> _What you will do_
If a line below contains the string "yellow", return that line.

------ Data under study

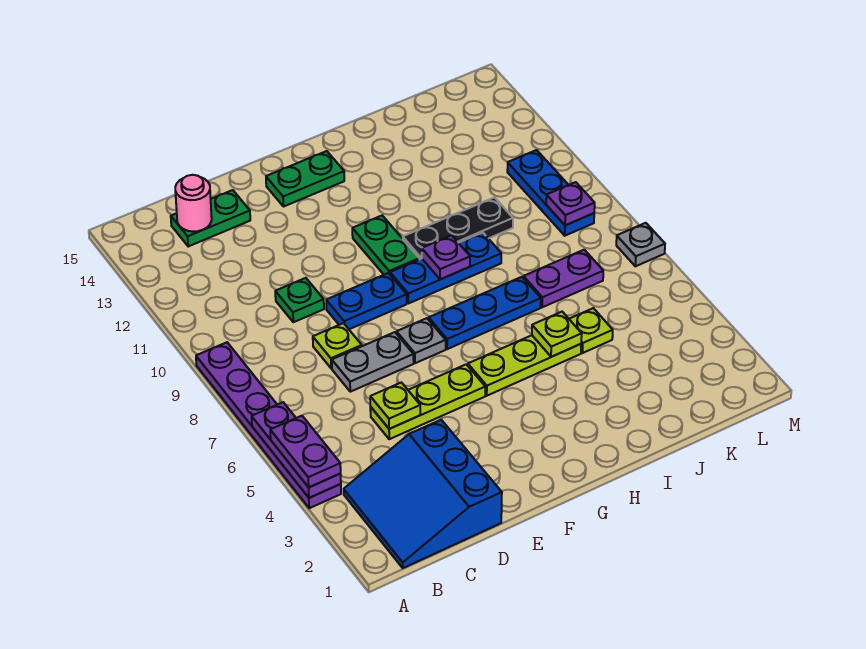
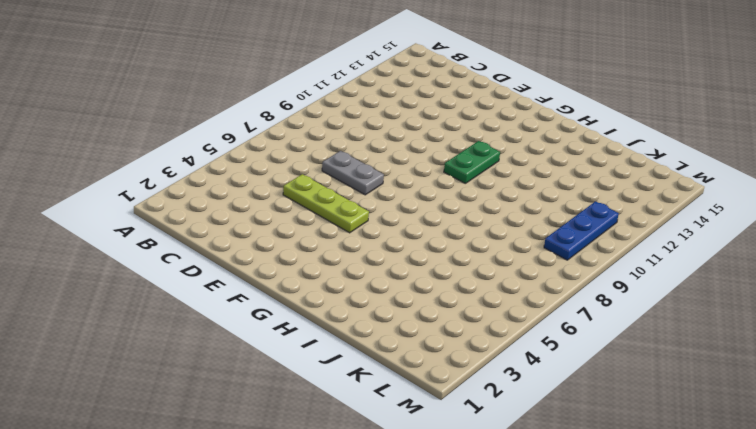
none -> purple plate A4:A9 level 1
none -> blue slope B1:D3 level 1 top D
none -> green plate C14:D14 level 1

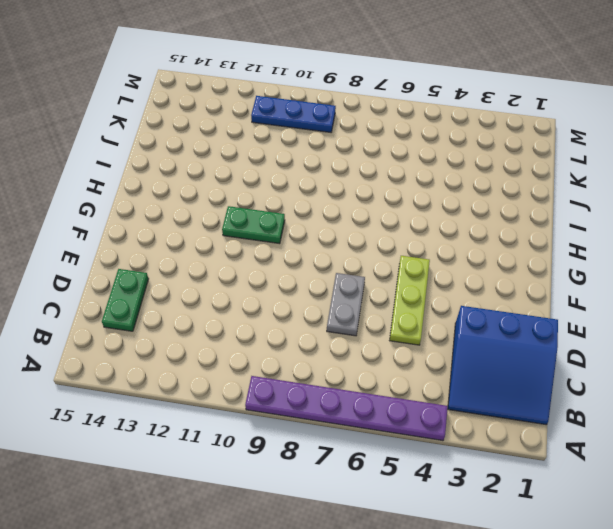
none -> lime plate D8 level 1
none -> green plate D10 level 1
none -> blue plate E9:F9 level 1

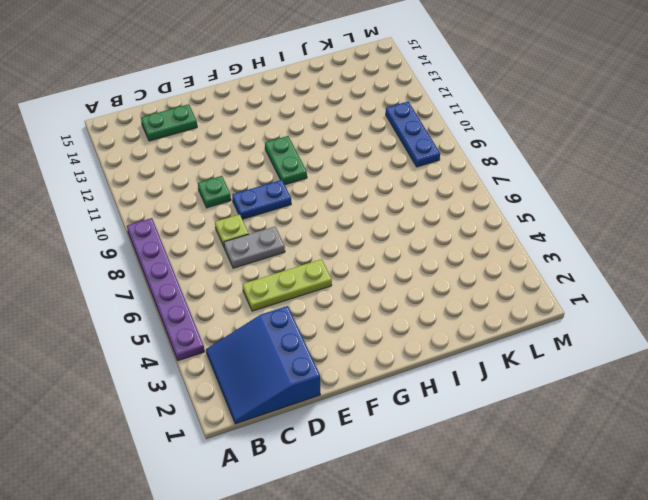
none -> grey plate F7 level 1
none -> green plate F14:G14 level 1
none -> lime plate G5:I5 level 1

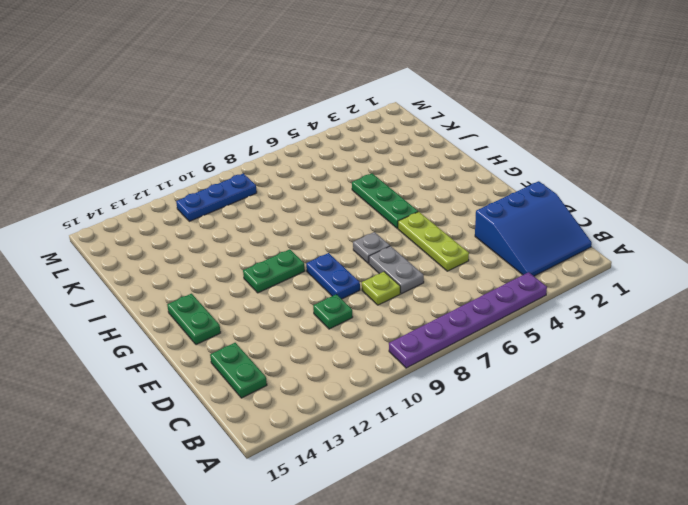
green plate G5:I5 level 1 -> lime plate G5:I5 level 1
none -> blue plate G7:I7 level 1
none -> blue plate G9:I9 level 1
none -> black plate H10:J10 level 1

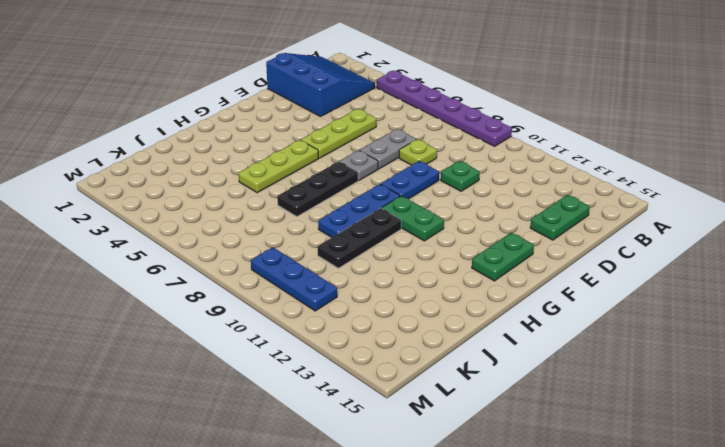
black plate G7:I7 level 1 -> blue plate G7:I7 level 1
none -> lime plate J5 level 1
none -> purple plate J7:K7 level 1
none -> grey plate M7 level 1

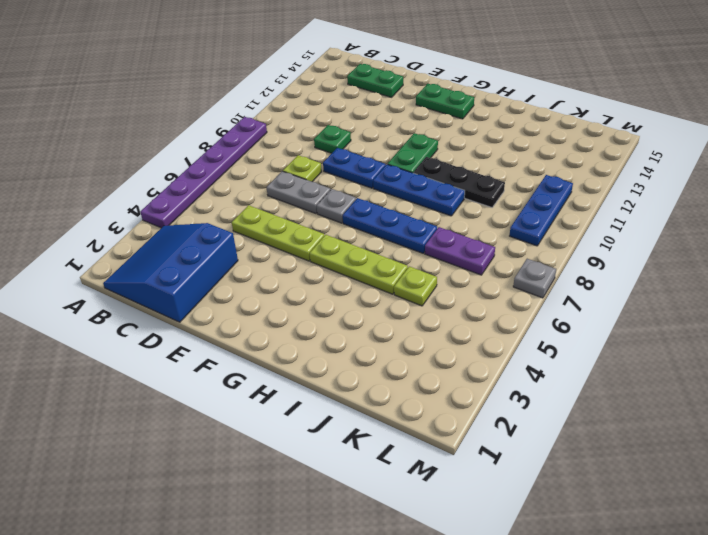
none -> purple plate A4:A6 level 2
none -> pink round brick C14 level 2
none -> lime plate D5 level 2

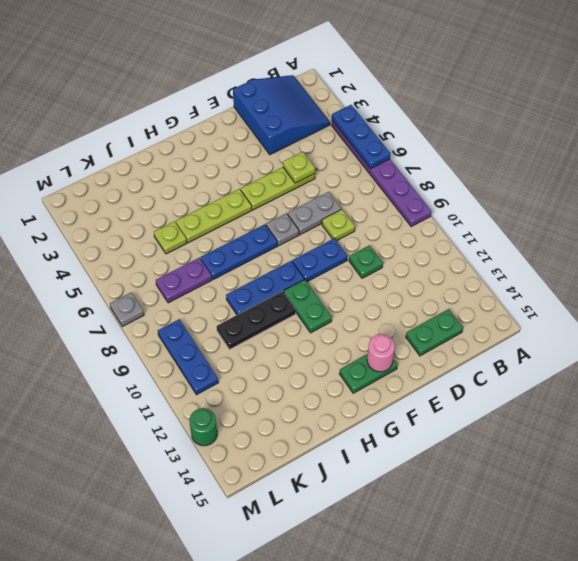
blue plate A4:A6 level 2 -> purple plate A4:A6 level 2
pink round brick F14 level 2 -> pink round brick C14 level 2
green round brick M13 level 1 -> none
none -> purple plate H9 level 2
none -> lime plate I5 level 2
none -> purple plate L9 level 2

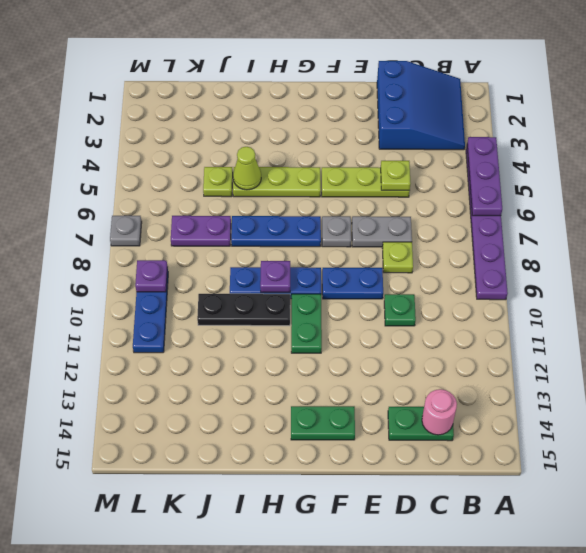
lime cone I5 level 2 -> lime plate I5 level 2
none -> purple plate A4:A5 level 3

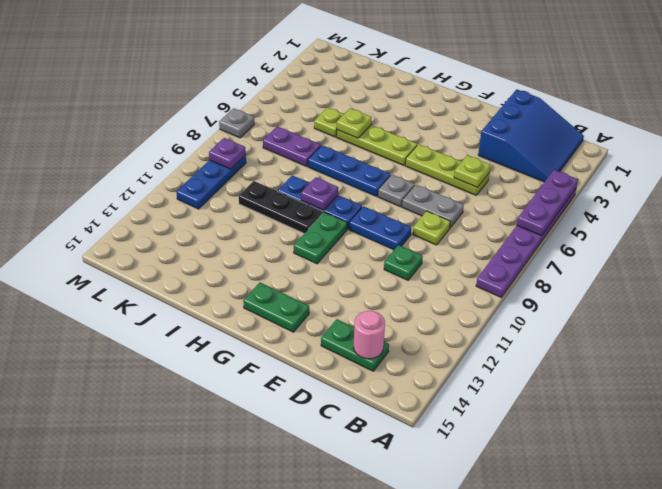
none -> purple plate A4:A5 level 3

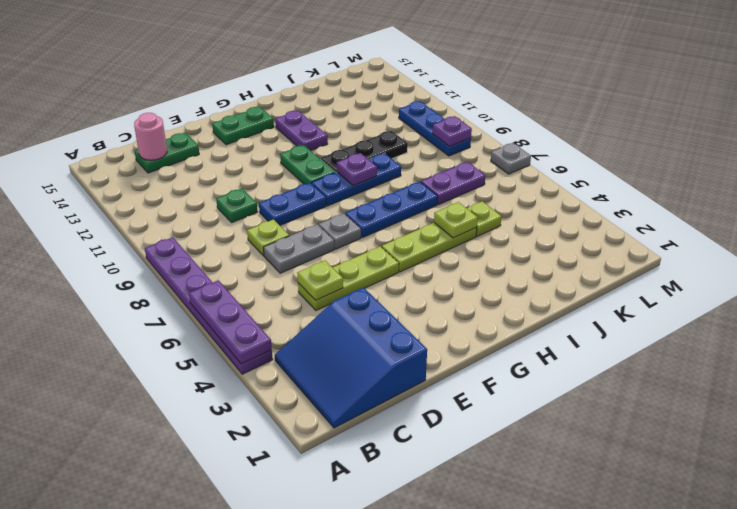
purple plate H12:H13 level 1 -> purple plate A4:A5 level 3

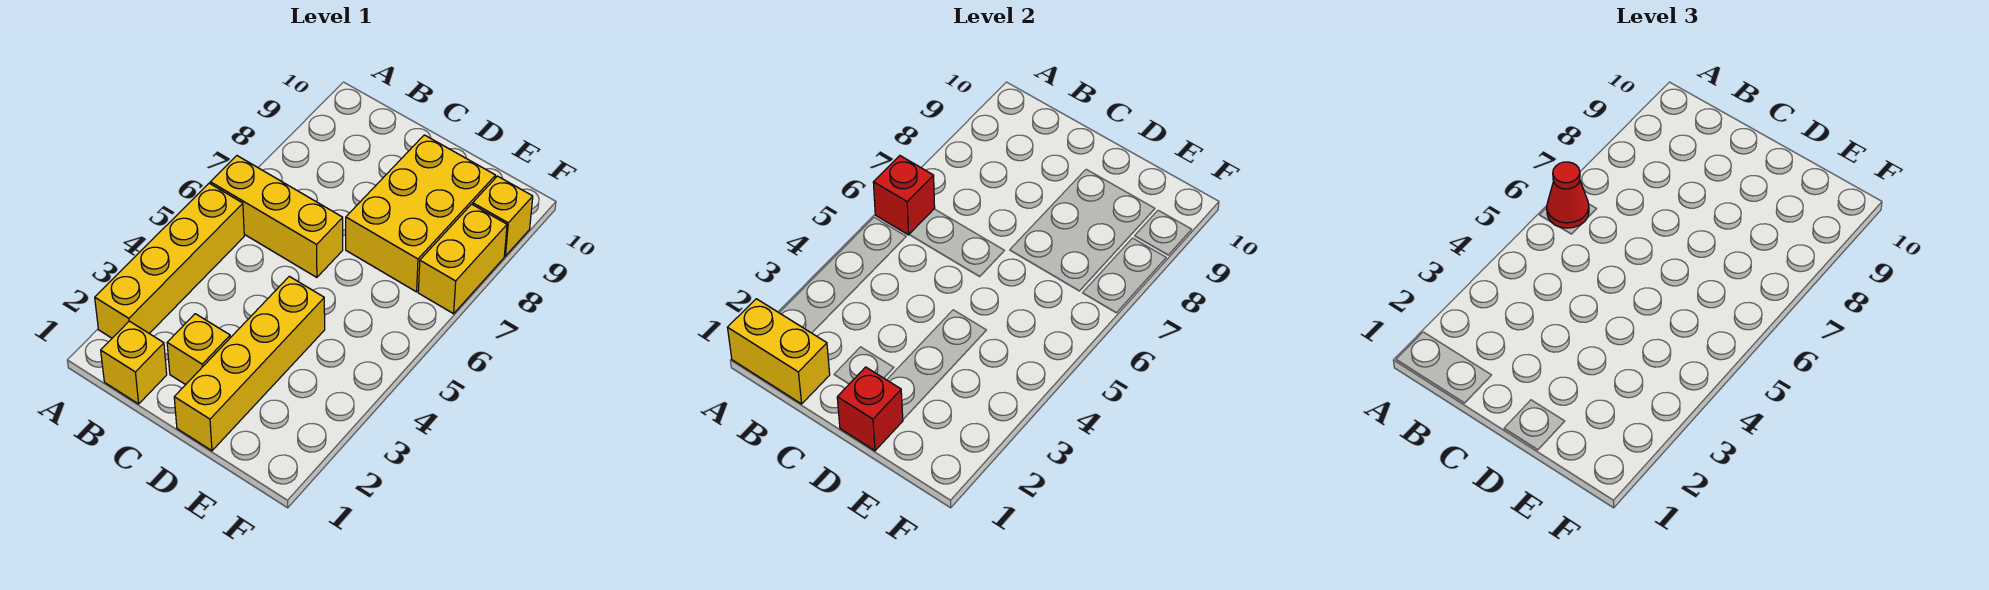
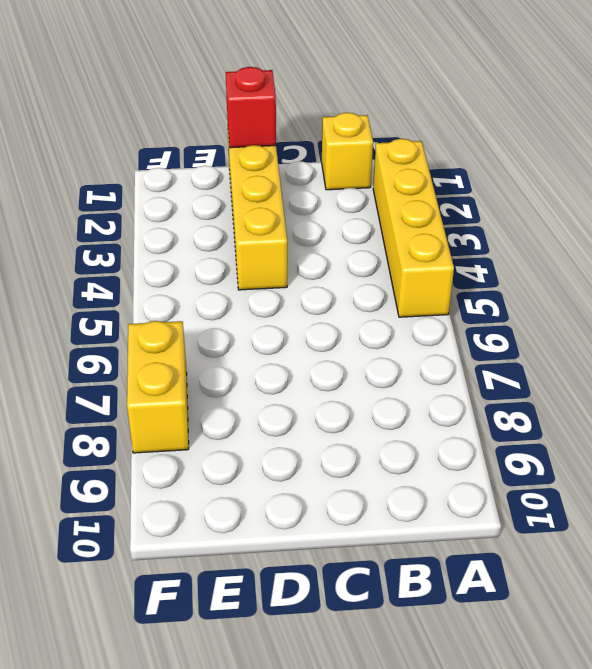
none -> yellow brick A6:C6 level 1
none -> yellow brick C2 level 1
none -> yellow brick D7:E9 level 1

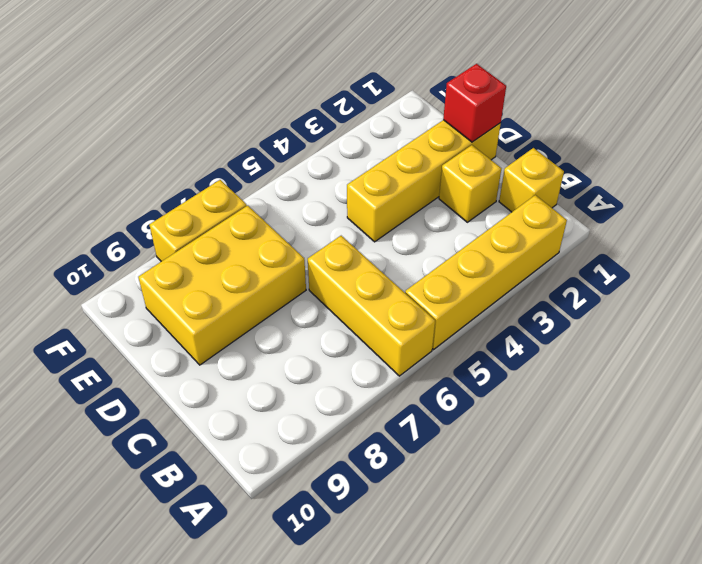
none -> yellow brick F9 level 1
none -> yellow brick A1:B1 level 2
none -> red brick A6 level 2

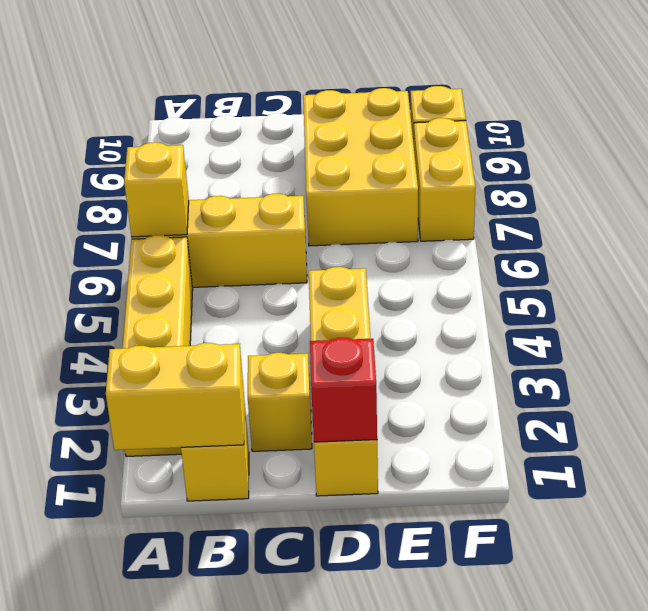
yellow brick A6 level 2 -> red brick A6 level 2
none -> red cone A6 level 3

------------

> _Expected answer_
none -> yellow brick A6:C6 level 1
none -> yellow brick C2 level 1
none -> yellow brick D7:E9 level 1
none -> yellow brick F9 level 1
none -> yellow brick A1:B1 level 2
yellow brick A6 level 2 -> red brick A6 level 2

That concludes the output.